[Dataset entries]
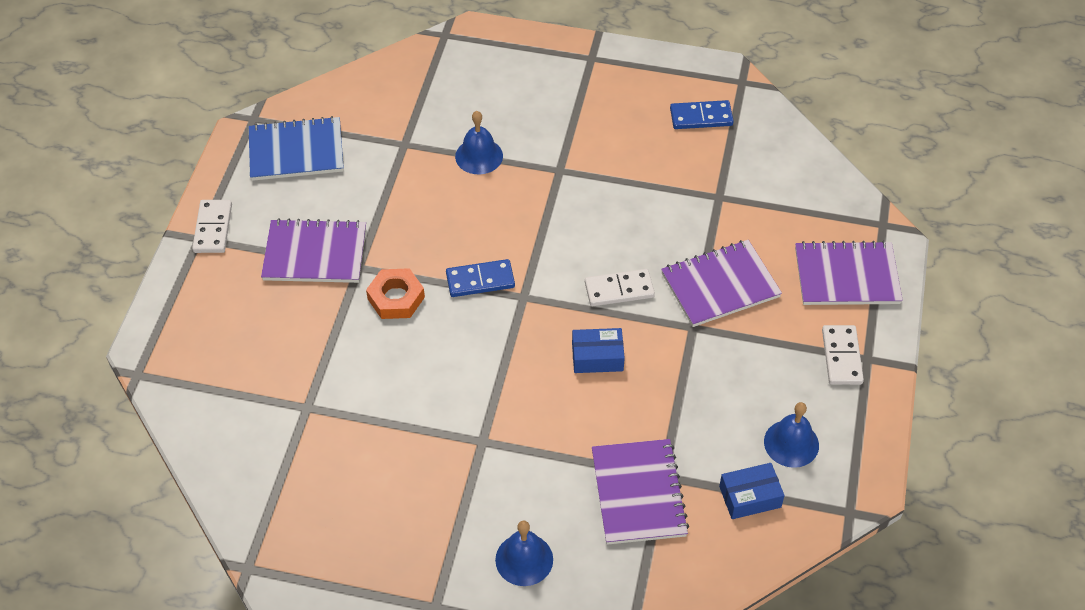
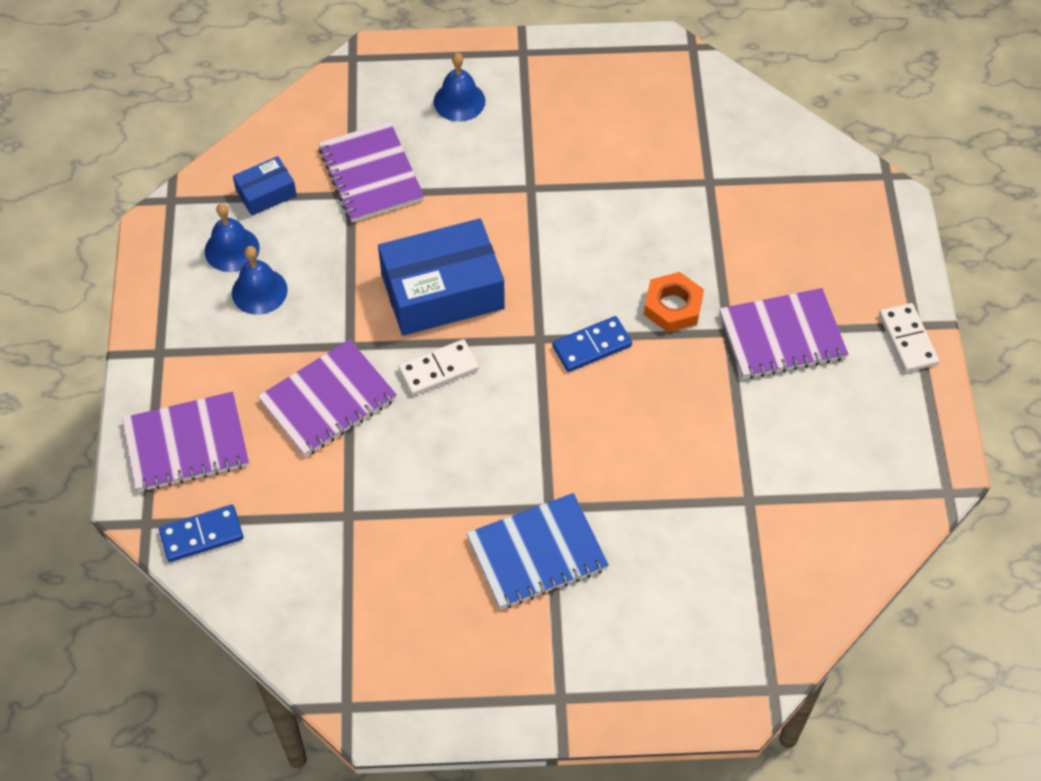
camera: 165 degrees right, 5 degrees up
blue notebook [249,116,344,181] -> blue notebook moved to [467,493,609,609]
blue bell [455,111,503,174] -> blue bell moved to [232,246,288,315]
blue box [572,328,625,373] -> blue box [378,219,505,336], size x2.04
blue domino [670,100,734,129] -> blue domino moved to [159,505,243,562]
white domino [822,325,864,385] -> none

Work required:
Repeat the records above word for word, keeping no pictures in the copy.

Exercise answer:
camera: 165 degrees right, 5 degrees up
blue notebook [249,116,344,181] -> blue notebook moved to [467,493,609,609]
blue bell [455,111,503,174] -> blue bell moved to [232,246,288,315]
blue box [572,328,625,373] -> blue box [378,219,505,336], size x2.04
blue domino [670,100,734,129] -> blue domino moved to [159,505,243,562]
white domino [822,325,864,385] -> none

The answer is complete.